>>>>>

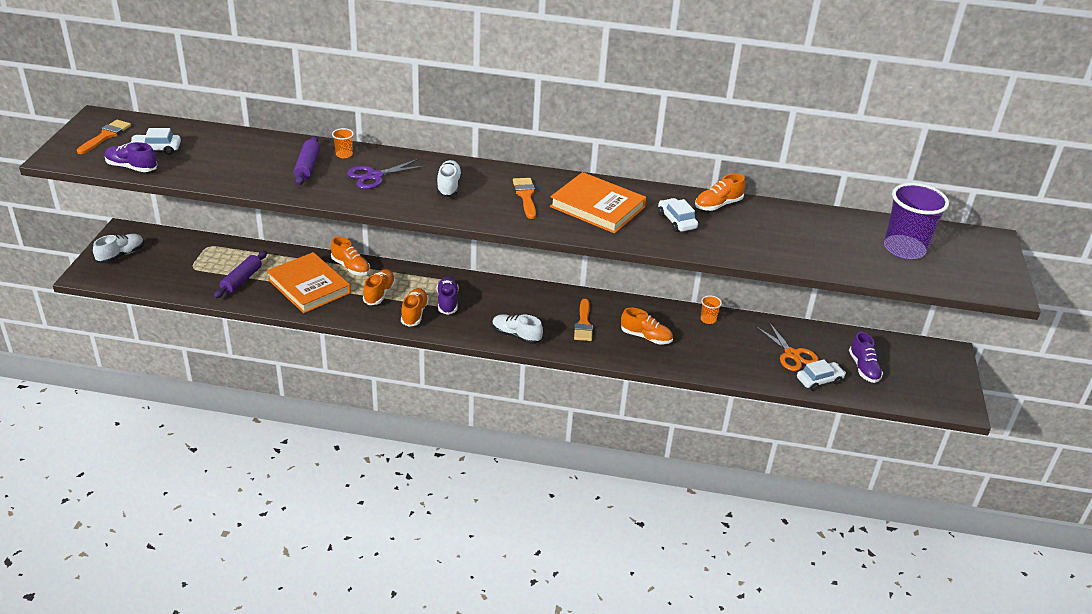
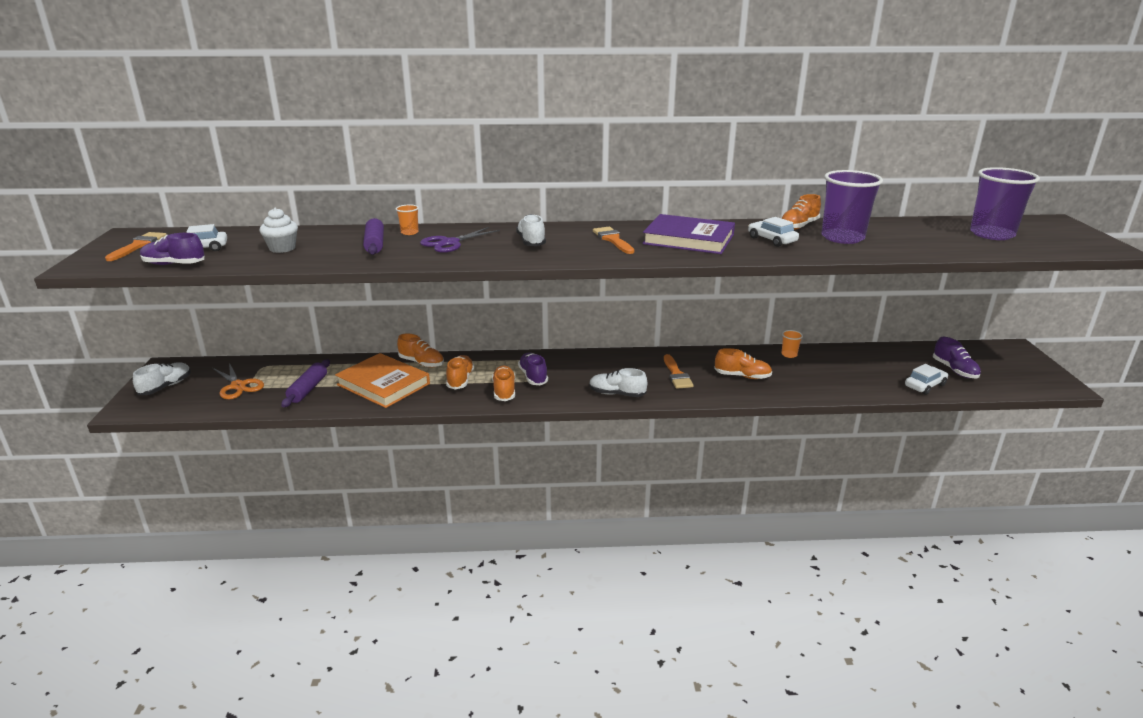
camera: 10 degrees left, 10 degrees down
(226, 160) = (282, 248): none -> white cupcake
(597, 207) = (688, 239): orange book -> purple book
(748, 229) = (842, 238): none -> purple cup
(792, 354) = (884, 369): orange scissors -> orange scissors (238, 386)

<<<<<

Work request:
Scan the records above and show every line in which the word "none" occurs.

Written response:
(226, 160) = (282, 248): none -> white cupcake
(748, 229) = (842, 238): none -> purple cup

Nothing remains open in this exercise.